**SUPPLIED RECORDS**

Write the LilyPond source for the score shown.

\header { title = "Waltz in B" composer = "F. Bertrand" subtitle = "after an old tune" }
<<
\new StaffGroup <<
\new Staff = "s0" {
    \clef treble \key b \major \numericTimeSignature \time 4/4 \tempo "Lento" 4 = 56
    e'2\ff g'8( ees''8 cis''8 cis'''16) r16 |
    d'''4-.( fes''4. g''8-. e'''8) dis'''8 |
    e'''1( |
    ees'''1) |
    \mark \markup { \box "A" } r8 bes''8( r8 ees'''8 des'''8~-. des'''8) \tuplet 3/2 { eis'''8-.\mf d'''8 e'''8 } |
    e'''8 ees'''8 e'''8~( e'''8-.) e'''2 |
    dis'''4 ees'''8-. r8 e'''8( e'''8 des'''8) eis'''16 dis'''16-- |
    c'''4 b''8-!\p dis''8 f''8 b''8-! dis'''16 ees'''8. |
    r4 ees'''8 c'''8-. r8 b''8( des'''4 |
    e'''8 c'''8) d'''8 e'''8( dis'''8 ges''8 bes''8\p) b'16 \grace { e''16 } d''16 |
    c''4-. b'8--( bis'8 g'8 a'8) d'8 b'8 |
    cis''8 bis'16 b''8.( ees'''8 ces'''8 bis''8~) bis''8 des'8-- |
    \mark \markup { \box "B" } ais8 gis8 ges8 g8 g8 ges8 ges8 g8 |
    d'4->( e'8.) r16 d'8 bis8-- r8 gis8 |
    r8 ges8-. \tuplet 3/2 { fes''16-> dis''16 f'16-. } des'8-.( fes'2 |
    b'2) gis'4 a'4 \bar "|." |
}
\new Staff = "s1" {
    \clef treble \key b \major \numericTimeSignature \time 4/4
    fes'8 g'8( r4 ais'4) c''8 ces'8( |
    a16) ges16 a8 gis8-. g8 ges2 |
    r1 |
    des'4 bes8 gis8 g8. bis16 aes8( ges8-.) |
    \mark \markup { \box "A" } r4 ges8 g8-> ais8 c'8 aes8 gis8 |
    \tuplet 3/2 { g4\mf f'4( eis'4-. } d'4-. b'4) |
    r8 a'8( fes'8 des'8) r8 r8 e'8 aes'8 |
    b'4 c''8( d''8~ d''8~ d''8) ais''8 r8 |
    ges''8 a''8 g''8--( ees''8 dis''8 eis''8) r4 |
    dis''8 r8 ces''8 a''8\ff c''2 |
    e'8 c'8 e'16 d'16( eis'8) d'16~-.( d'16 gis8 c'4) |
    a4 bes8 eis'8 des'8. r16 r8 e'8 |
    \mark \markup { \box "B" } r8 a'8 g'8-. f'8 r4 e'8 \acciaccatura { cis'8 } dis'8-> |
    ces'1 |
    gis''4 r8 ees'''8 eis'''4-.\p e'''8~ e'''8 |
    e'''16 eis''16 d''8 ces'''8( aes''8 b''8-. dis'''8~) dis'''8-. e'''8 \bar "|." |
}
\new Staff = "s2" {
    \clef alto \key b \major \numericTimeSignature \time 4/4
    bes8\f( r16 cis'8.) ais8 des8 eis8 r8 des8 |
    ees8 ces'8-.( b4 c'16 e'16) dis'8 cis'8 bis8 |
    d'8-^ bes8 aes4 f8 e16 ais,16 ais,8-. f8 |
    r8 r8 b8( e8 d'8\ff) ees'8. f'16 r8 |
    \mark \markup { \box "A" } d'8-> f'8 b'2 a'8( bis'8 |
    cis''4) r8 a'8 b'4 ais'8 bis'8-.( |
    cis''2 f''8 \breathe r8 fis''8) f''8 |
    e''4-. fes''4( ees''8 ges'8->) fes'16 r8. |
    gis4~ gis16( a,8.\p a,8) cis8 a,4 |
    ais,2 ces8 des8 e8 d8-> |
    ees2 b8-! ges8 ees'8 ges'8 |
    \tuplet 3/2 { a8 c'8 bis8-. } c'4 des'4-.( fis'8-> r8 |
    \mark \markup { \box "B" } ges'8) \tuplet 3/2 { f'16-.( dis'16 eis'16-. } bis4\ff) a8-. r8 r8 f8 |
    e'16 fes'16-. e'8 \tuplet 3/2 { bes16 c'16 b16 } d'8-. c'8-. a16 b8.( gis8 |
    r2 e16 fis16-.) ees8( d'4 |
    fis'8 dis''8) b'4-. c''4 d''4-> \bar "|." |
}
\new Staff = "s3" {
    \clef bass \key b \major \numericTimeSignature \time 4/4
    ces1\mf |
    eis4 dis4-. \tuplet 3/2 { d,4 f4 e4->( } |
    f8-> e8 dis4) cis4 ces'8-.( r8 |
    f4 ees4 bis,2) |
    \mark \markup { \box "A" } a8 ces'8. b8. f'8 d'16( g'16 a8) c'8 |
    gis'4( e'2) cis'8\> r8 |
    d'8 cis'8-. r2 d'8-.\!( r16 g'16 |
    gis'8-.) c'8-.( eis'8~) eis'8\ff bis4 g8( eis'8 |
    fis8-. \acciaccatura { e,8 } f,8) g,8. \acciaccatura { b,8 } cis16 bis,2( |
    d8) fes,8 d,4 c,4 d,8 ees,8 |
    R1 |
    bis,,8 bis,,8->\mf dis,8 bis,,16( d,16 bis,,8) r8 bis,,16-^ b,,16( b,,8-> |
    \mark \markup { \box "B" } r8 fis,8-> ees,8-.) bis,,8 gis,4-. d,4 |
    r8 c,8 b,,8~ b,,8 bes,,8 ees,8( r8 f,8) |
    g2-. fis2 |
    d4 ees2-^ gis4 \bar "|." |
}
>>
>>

**WRITTEN REQUEST**
Which lines above contain the string "mark"? Pull out each of them, treating uppercase and lowercase letters as distinct.

**TASK OUTPUT**
    \mark \markup { \box "A" } r8 bes''8( r8 ees'''8 des'''8~-. des'''8) \tuplet 3/2 { eis'''8-.\mf d'''8 e'''8 } |
    \mark \markup { \box "B" } ais8 gis8 ges8 g8 g8 ges8 ges8 g8 |
    \mark \markup { \box "A" } r4 ges8 g8-> ais8 c'8 aes8 gis8 |
    \mark \markup { \box "B" } r8 a'8 g'8-. f'8 r4 e'8 \acciaccatura { cis'8 } dis'8-> |
    \mark \markup { \box "A" } d'8-> f'8 b'2 a'8( bis'8 |
    \mark \markup { \box "B" } ges'8) \tuplet 3/2 { f'16-.( dis'16 eis'16-. } bis4\ff) a8-. r8 r8 f8 |
    \mark \markup { \box "A" } a8 ces'8. b8. f'8 d'16( g'16 a8) c'8 |
    \mark \markup { \box "B" } r8 fis,8-> ees,8-.) bis,,8 gis,4-. d,4 |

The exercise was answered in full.